◆ Problem details ◆
Only certain lines below are wanted: those starting at the line containing "blue plate: [88,99,169,161]" and ending at the line containing "grey cutting board: [128,55,196,90]", both included, each retyped exactly.

◆ Data shown ◆

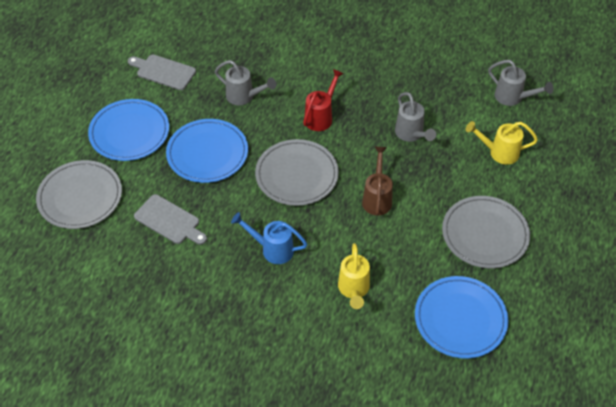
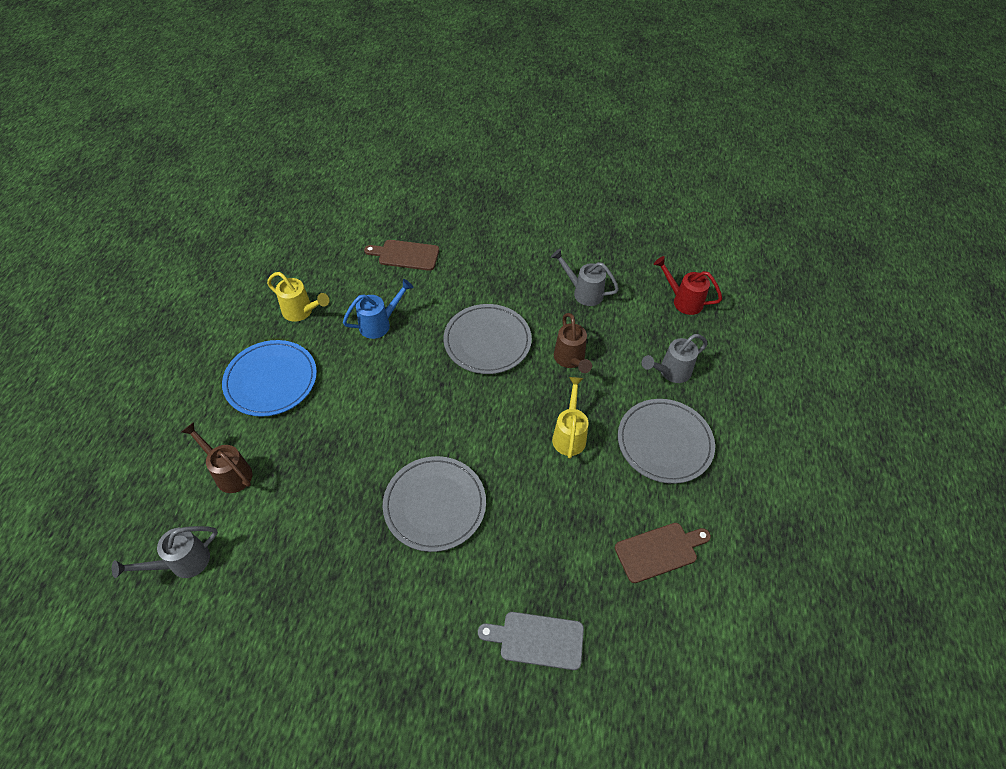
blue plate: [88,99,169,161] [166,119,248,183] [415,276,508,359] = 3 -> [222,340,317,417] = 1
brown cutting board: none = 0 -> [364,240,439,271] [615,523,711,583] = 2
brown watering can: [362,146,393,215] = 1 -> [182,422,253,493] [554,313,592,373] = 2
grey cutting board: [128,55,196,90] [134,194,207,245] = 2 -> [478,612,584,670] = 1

...

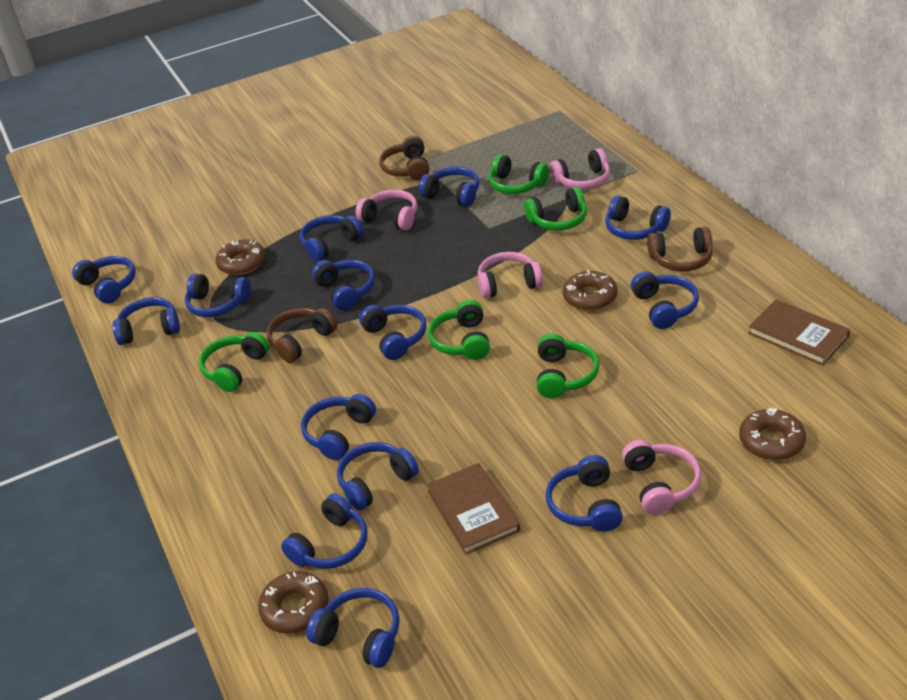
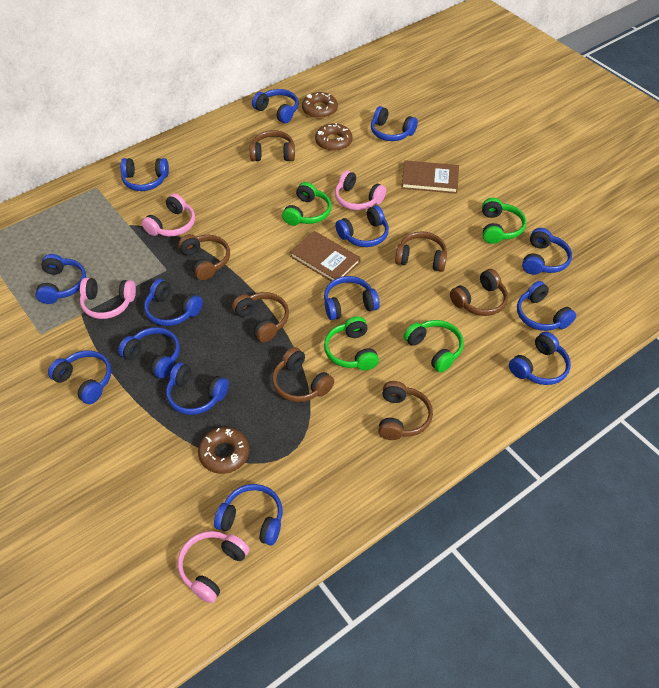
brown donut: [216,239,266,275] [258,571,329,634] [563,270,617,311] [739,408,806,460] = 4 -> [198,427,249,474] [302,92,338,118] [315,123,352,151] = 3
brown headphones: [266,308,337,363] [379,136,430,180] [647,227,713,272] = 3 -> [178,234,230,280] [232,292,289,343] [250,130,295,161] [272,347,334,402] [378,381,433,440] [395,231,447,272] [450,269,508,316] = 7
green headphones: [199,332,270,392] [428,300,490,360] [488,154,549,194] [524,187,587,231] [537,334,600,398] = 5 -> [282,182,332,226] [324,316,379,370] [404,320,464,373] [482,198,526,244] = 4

◆ Solution to the exercise ◆
blue plate: [88,99,169,161] [166,119,248,183] [415,276,508,359] = 3 -> [222,340,317,417] = 1
brown cutting board: none = 0 -> [364,240,439,271] [615,523,711,583] = 2
brown watering can: [362,146,393,215] = 1 -> [182,422,253,493] [554,313,592,373] = 2
grey cutting board: [128,55,196,90] [134,194,207,245] = 2 -> [478,612,584,670] = 1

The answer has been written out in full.